EXERCISE OBJECTIVE:
Copy out the lines beginning at the one with "TFT3 pin DC: none -> TX2" and ending at the last line of the data, both included; pictures stay out.

Edit tracking data
"""

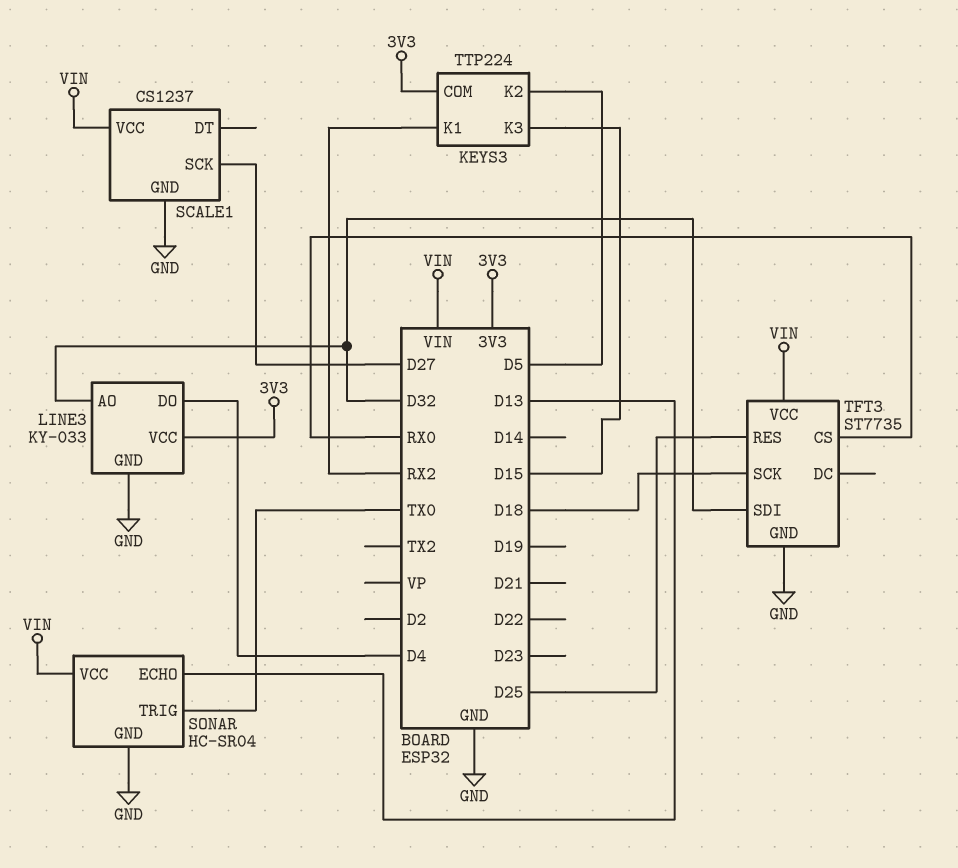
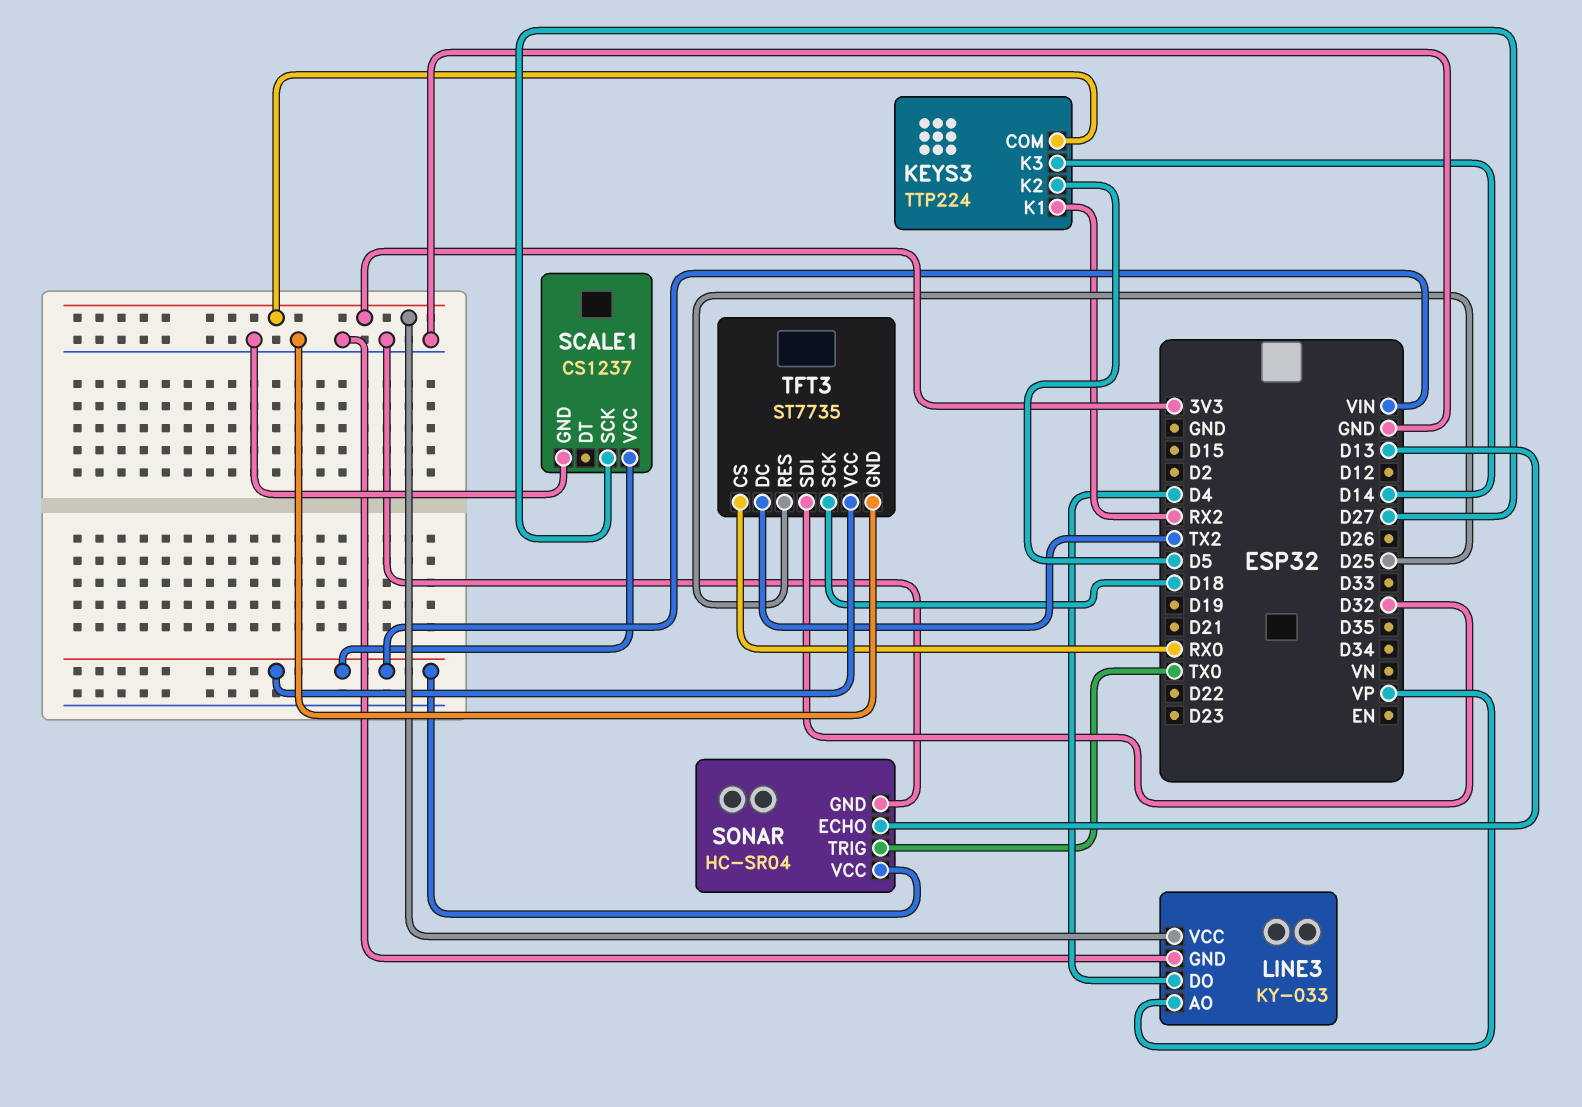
KEYS3 pin K3: D15 -> D14
LINE3 pin AO: D32 -> VP
TFT3 pin DC: none -> TX2

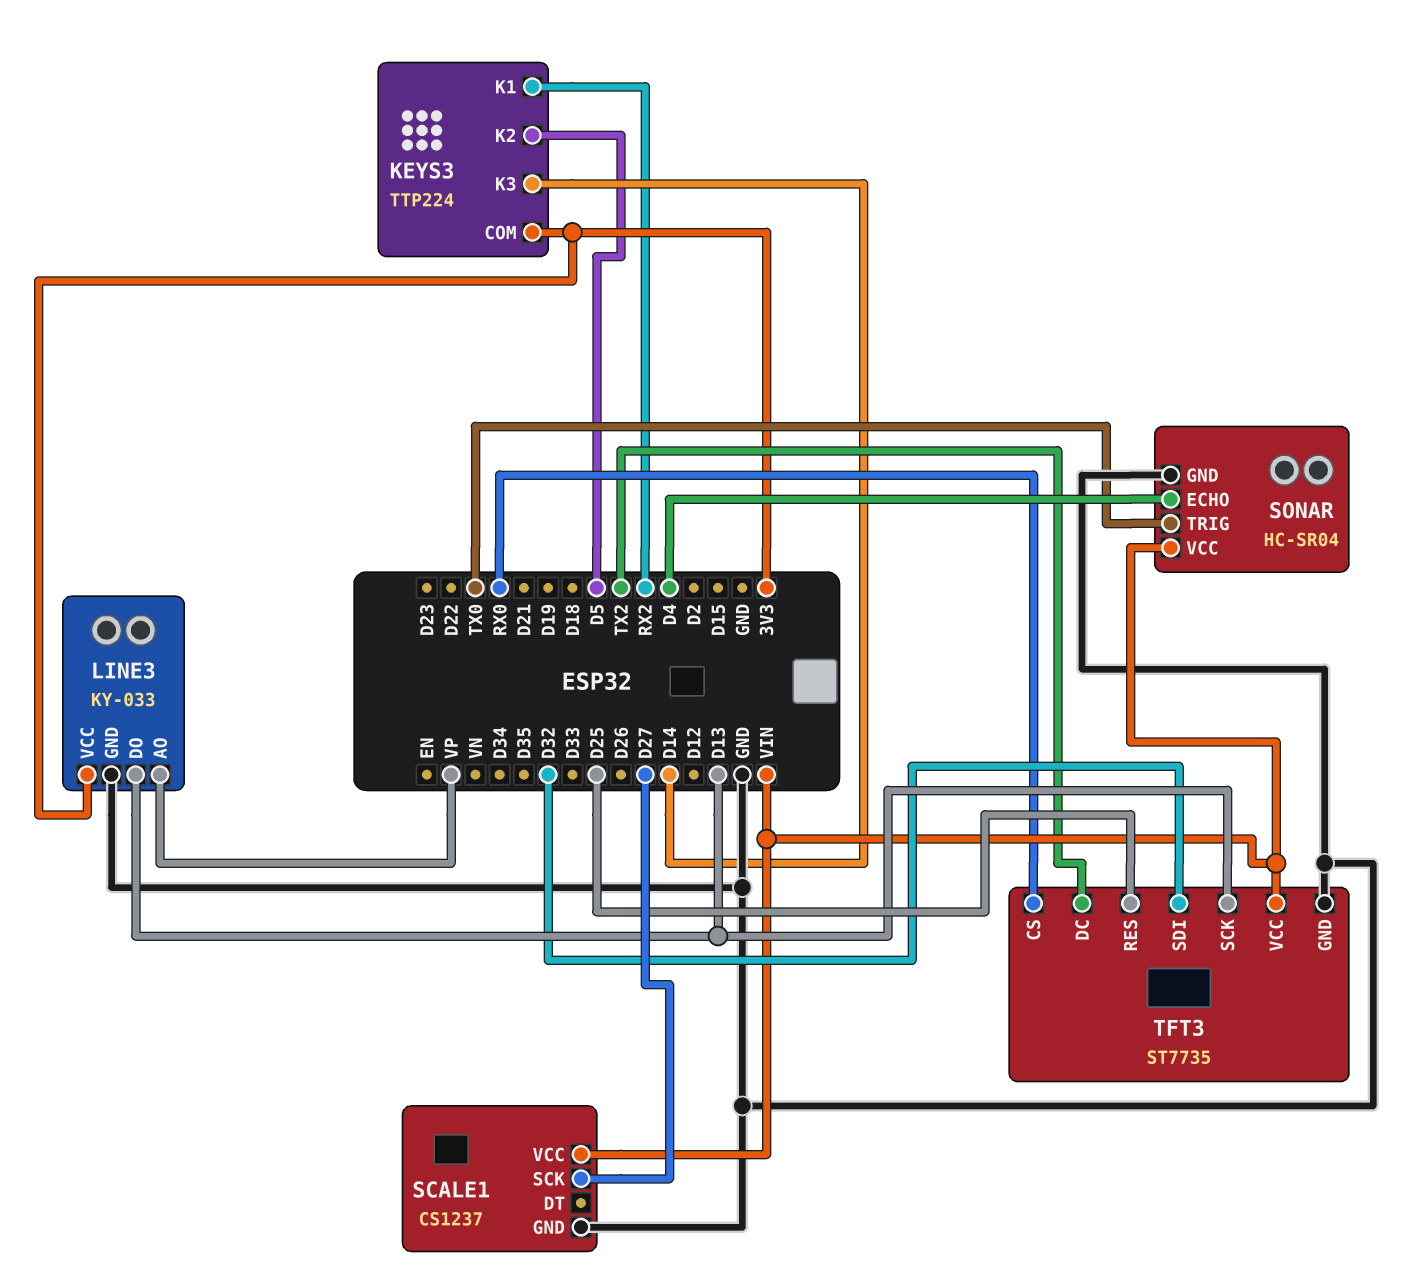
LINE3 pin DO: D4 -> D13
SONAR pin ECHO: D13 -> D4
TFT3 pin SCK: D18 -> D13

"""

ANSWER SECTION:
TFT3 pin DC: none -> TX2

LINE3 pin DO: D4 -> D13
SONAR pin ECHO: D13 -> D4
TFT3 pin SCK: D18 -> D13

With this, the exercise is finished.